++++ Dataset section ++++

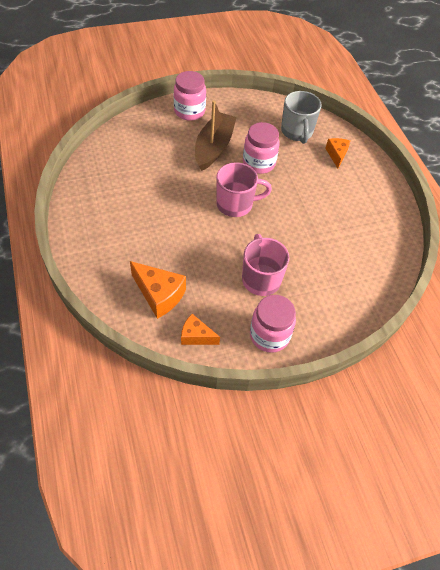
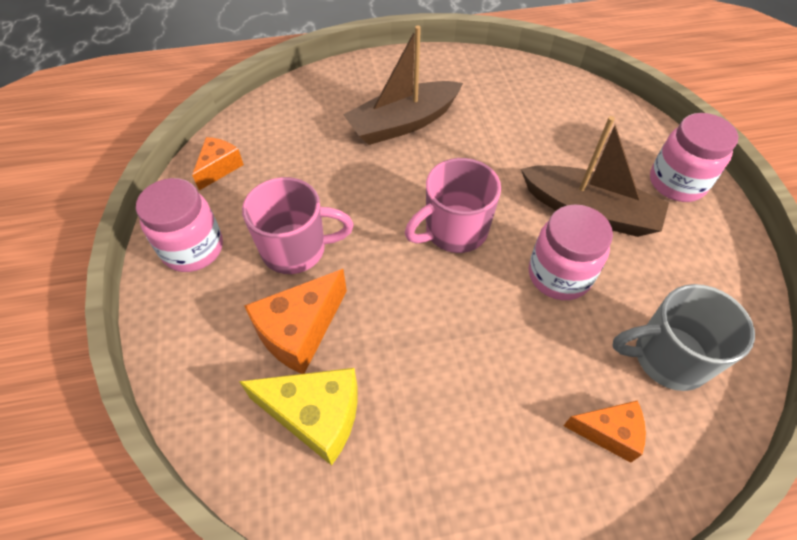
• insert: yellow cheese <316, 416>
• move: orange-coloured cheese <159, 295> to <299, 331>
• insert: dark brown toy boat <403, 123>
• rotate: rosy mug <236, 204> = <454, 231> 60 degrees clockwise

++++

**What is expected**. From the material above, count the lines that include "cheese" and give only the total.

**Exercise result**. 2